Provided records: Begin

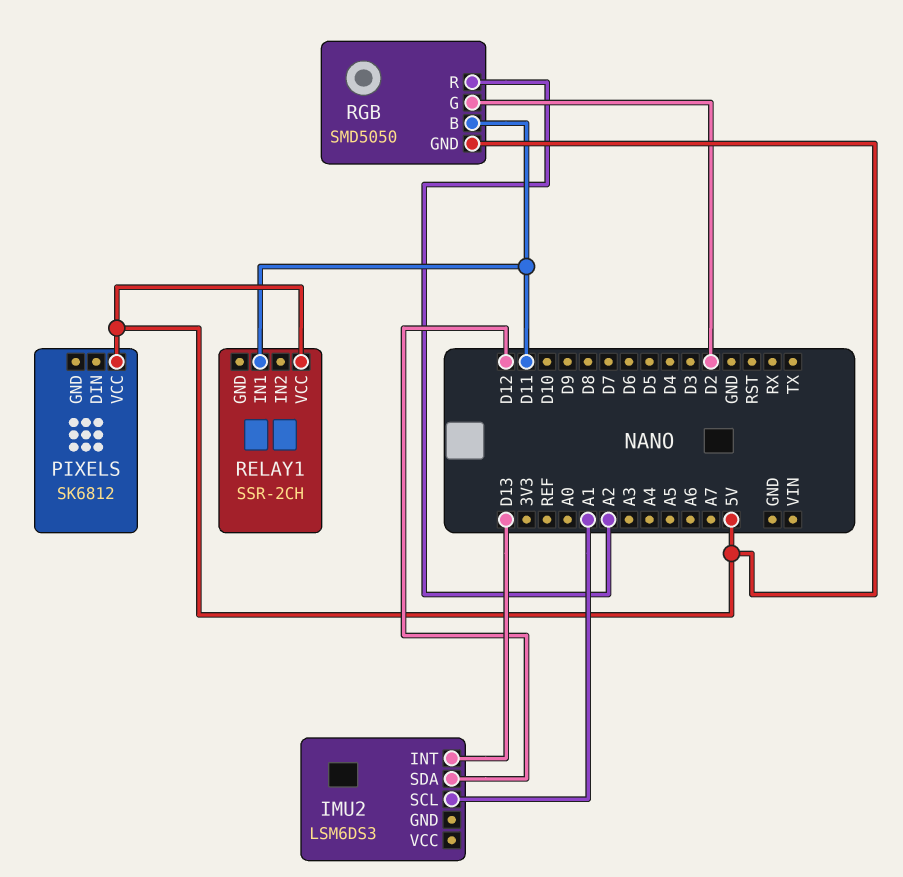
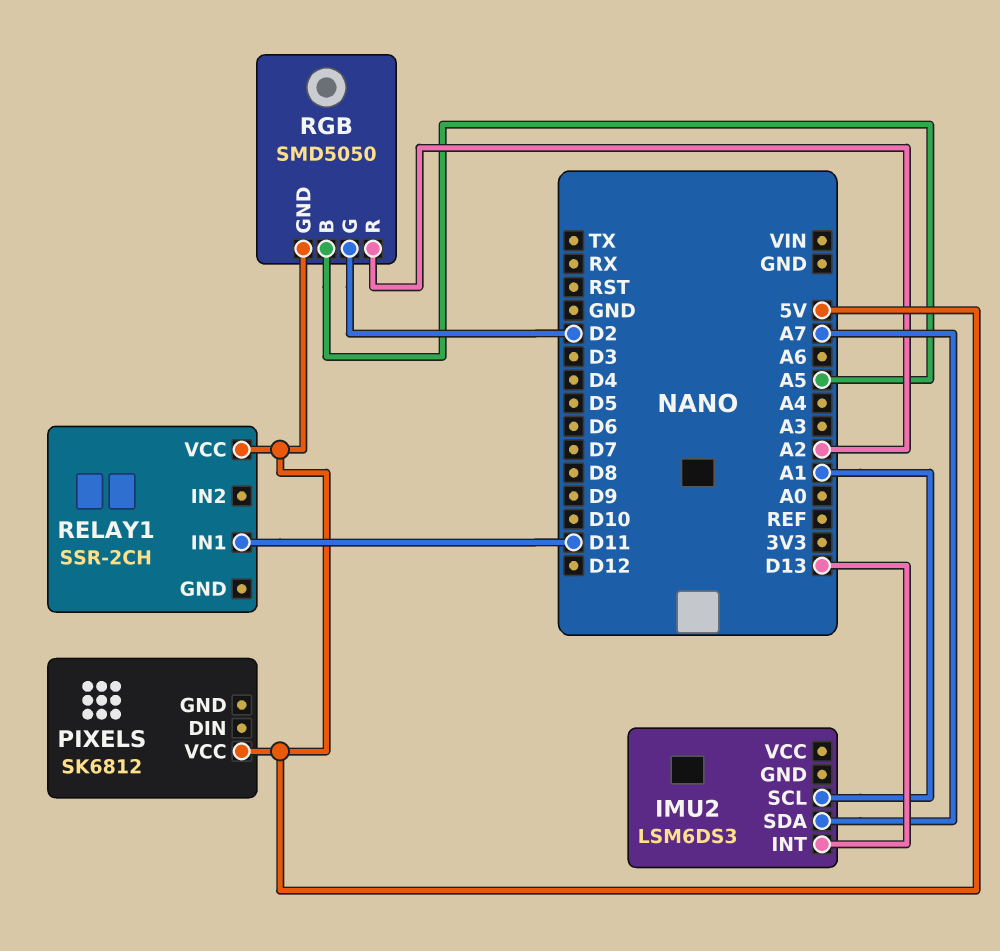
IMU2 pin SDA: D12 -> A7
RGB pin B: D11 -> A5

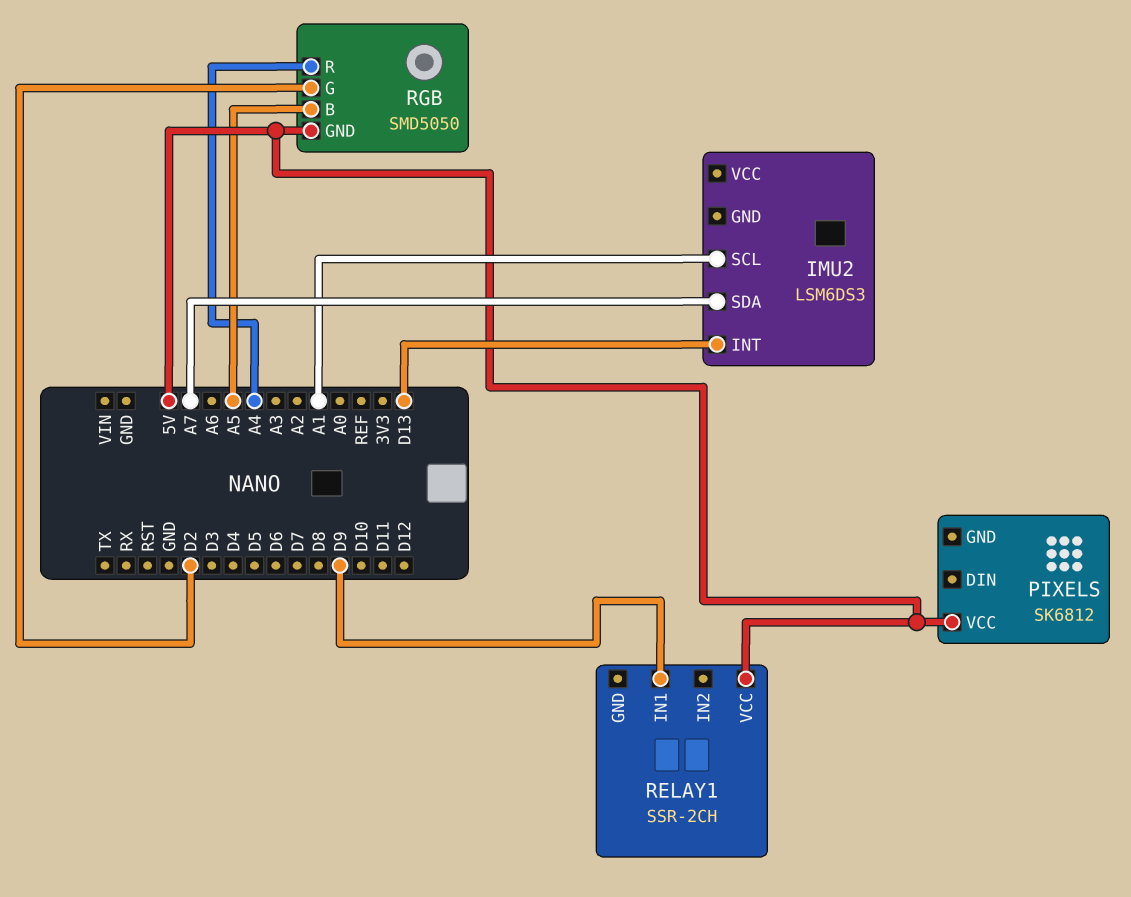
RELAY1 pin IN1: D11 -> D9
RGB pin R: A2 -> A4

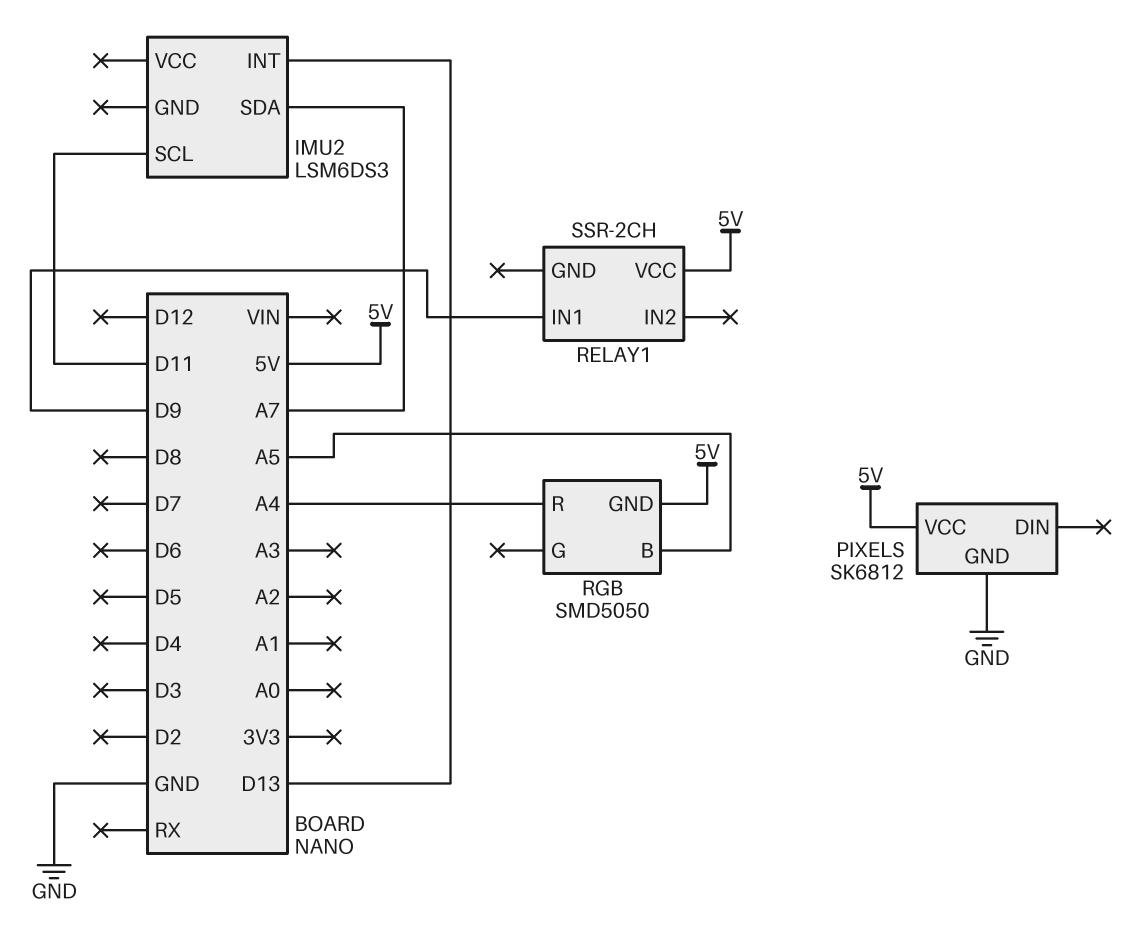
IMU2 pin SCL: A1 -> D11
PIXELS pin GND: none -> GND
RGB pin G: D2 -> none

Provided records: End

Reproduce exactly the lines above from the one with "RGB pin R: A2 -> A4" through the last line of the data, keeping both ends and dropping the pictures.

RGB pin R: A2 -> A4

IMU2 pin SCL: A1 -> D11
PIXELS pin GND: none -> GND
RGB pin G: D2 -> none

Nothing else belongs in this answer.